Stored records
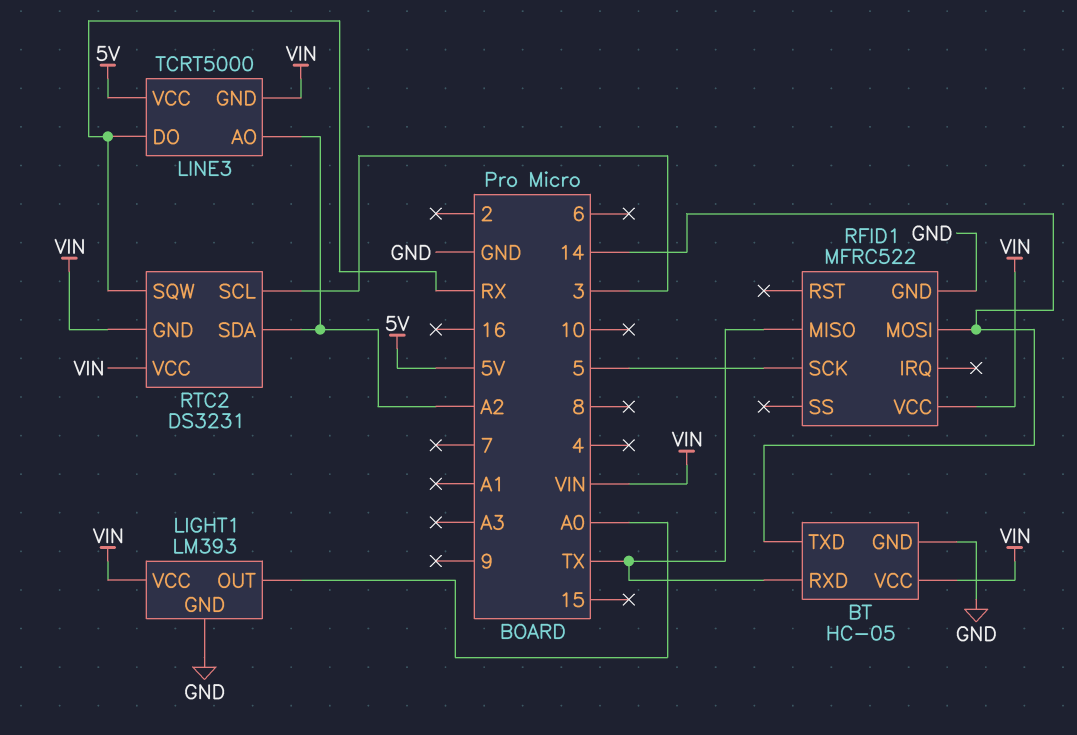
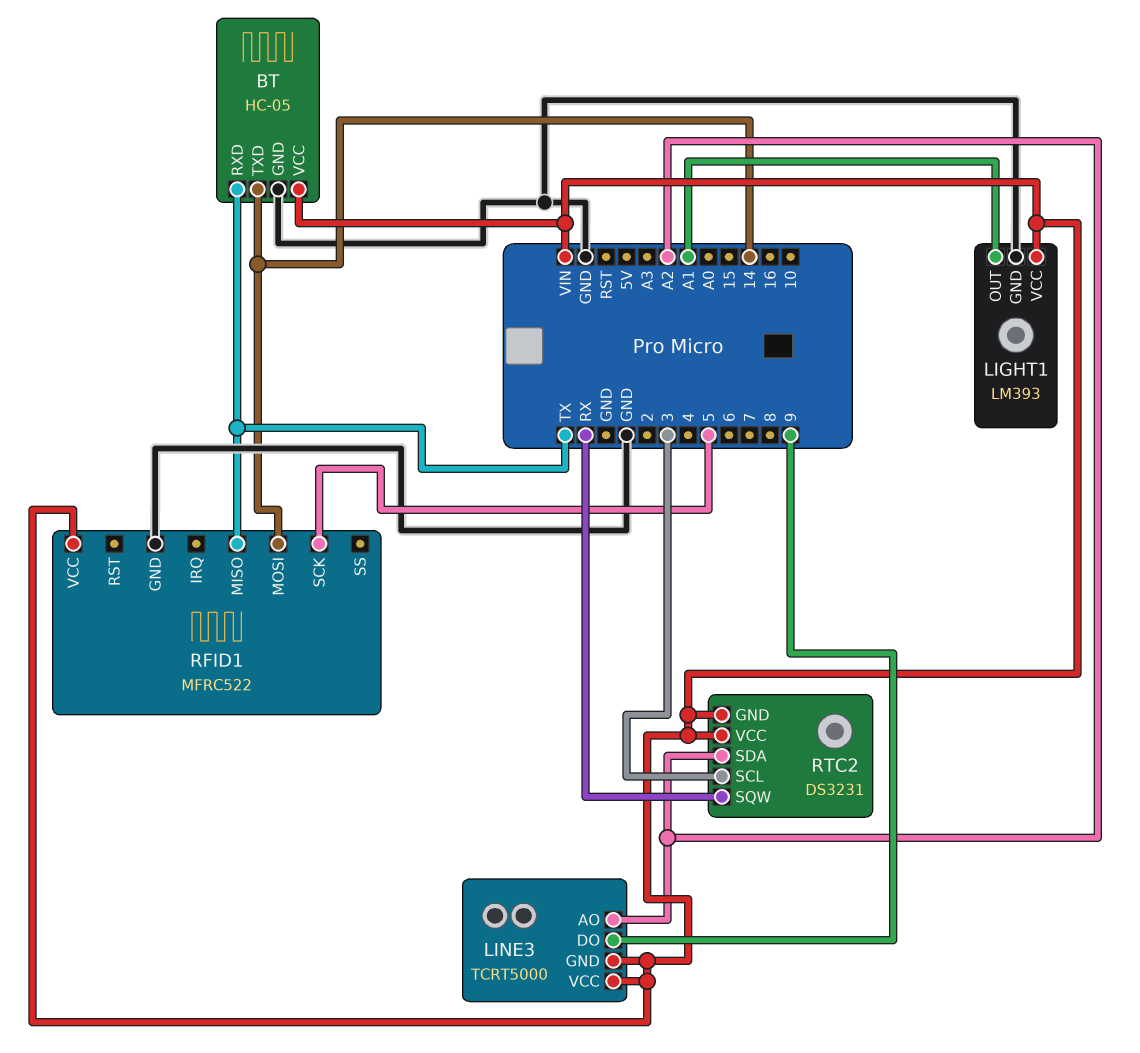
LIGHT1 pin OUT: A0 -> A1
LINE3 pin DO: RX -> 9
LINE3 pin VCC: 5V -> VIN

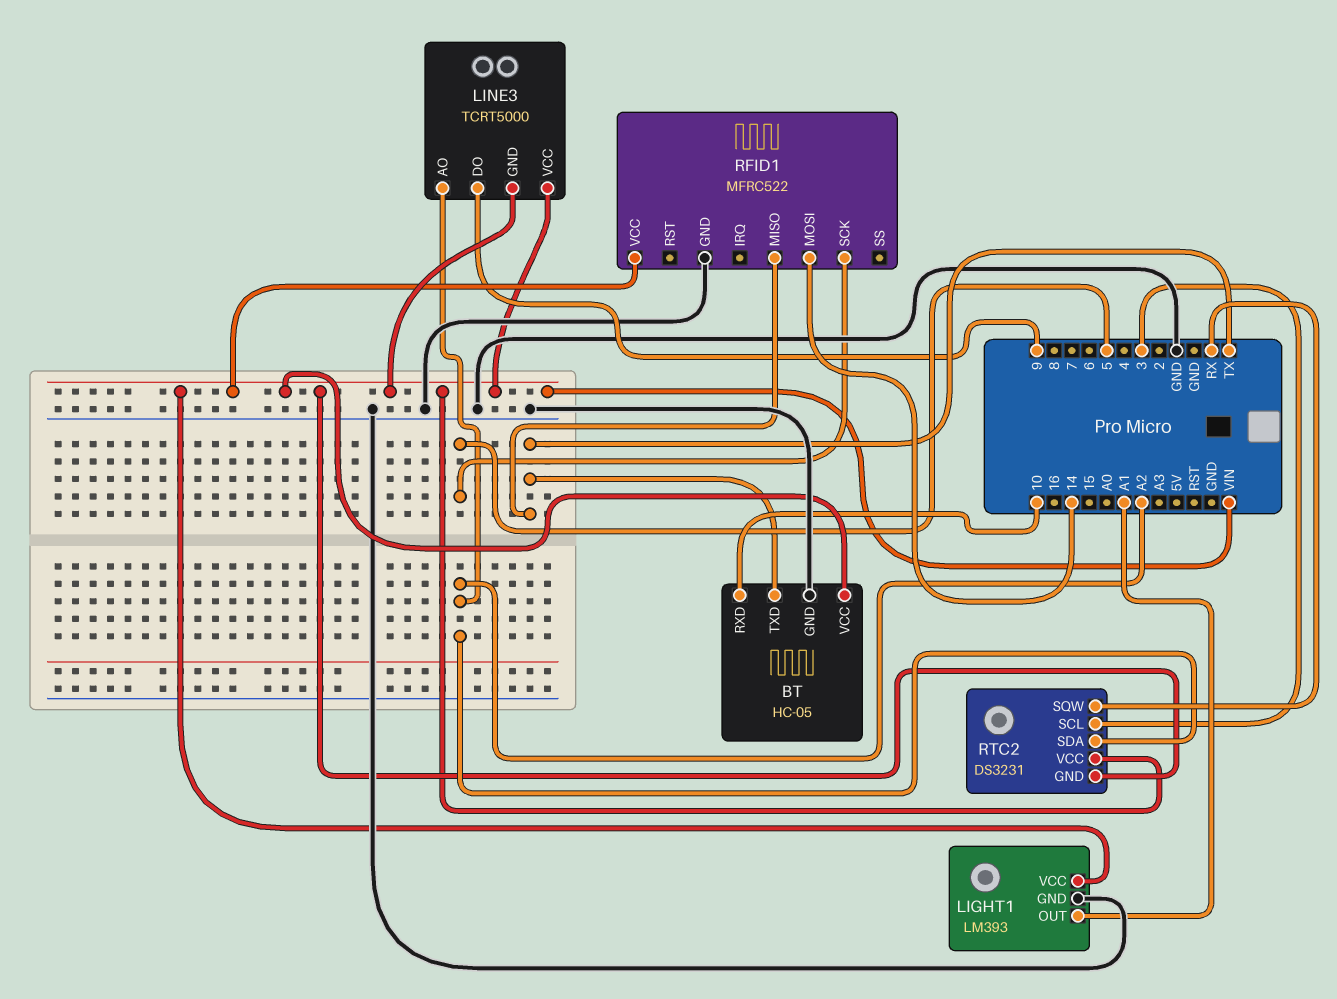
BT pin RXD: TX -> 10
BT pin TXD: 14 -> TX

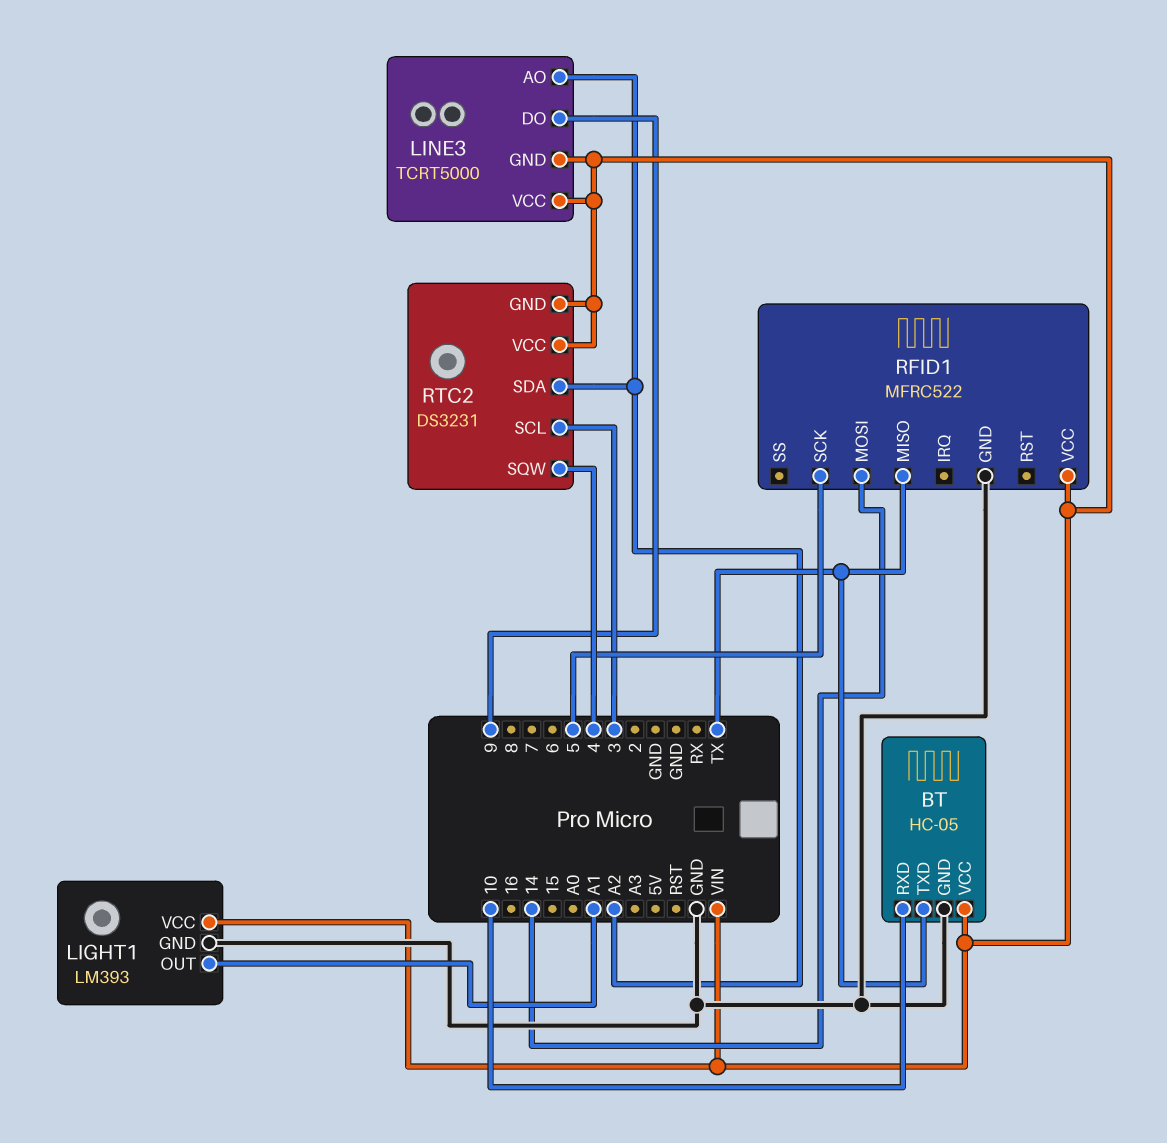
RTC2 pin SQW: RX -> 4

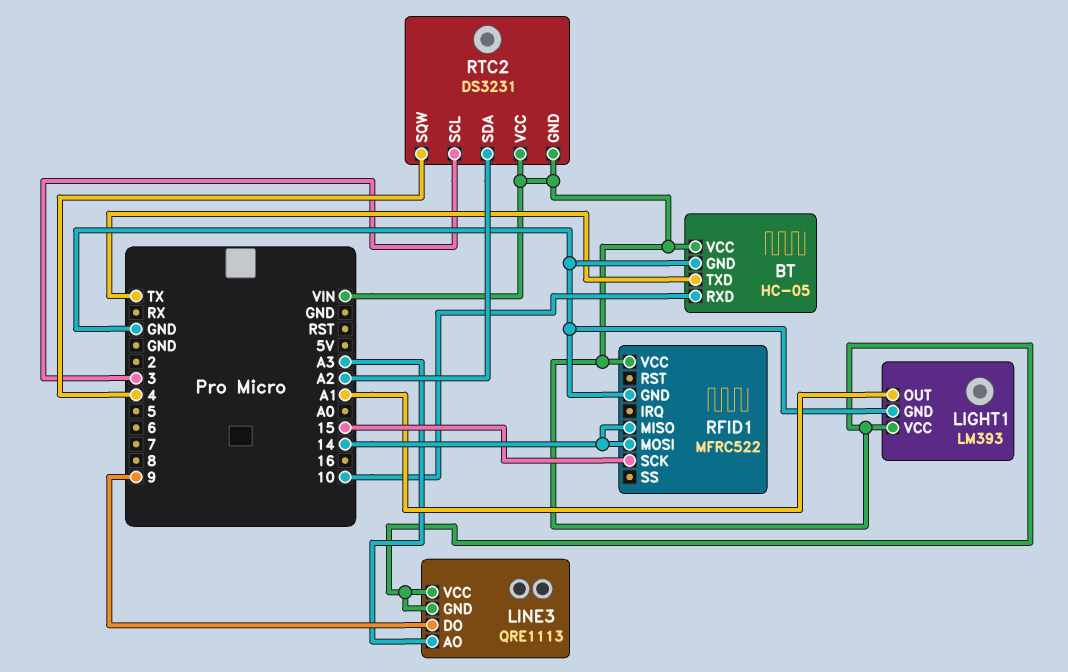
LINE3: TCRT5000 -> QRE1113
LINE3 pin AO: A2 -> A3
RFID1 pin MISO: TX -> 14
RFID1 pin SCK: 5 -> 15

- [The task] Output every entry exactly. Pictures stay out.

- [Reply]
LIGHT1 pin OUT: A0 -> A1
LINE3 pin DO: RX -> 9
LINE3 pin VCC: 5V -> VIN

BT pin RXD: TX -> 10
BT pin TXD: 14 -> TX

RTC2 pin SQW: RX -> 4

LINE3: TCRT5000 -> QRE1113
LINE3 pin AO: A2 -> A3
RFID1 pin MISO: TX -> 14
RFID1 pin SCK: 5 -> 15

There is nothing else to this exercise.